▶ [GOAL OF THE EXERCISE]:
Nothing outside the stretch is wanted. Repeat exactly the lines of the listing below from the one that contains "camera: 15 degrees left, 5 degrees up" through the one that contains "none -> red notebook [489,281,654,422]", both ends included.

▶ [DATA EXCERPTS]:
•••

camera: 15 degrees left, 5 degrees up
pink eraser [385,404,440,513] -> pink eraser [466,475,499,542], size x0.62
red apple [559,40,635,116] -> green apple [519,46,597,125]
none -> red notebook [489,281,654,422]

•••

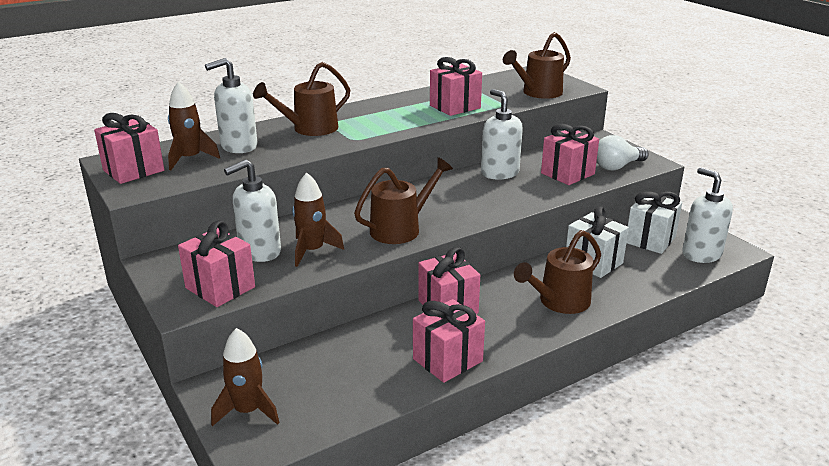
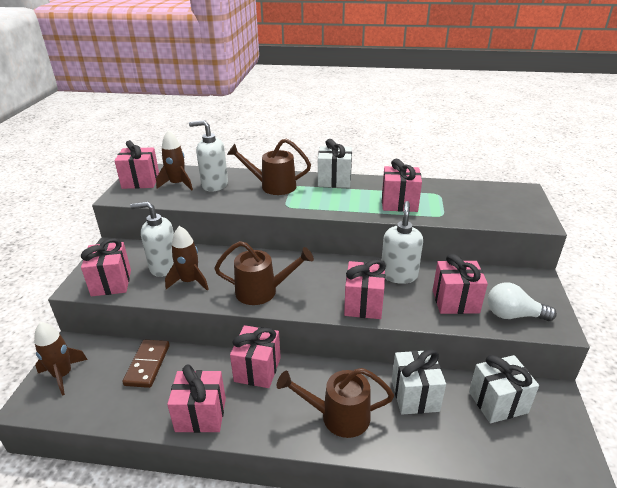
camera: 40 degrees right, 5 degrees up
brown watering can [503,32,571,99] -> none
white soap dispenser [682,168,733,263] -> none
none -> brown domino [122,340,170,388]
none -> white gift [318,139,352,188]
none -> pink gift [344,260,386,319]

•••

▶ [TASK OUTPUT]:
camera: 15 degrees left, 5 degrees up
pink eraser [385,404,440,513] -> pink eraser [466,475,499,542], size x0.62
red apple [559,40,635,116] -> green apple [519,46,597,125]
none -> red notebook [489,281,654,422]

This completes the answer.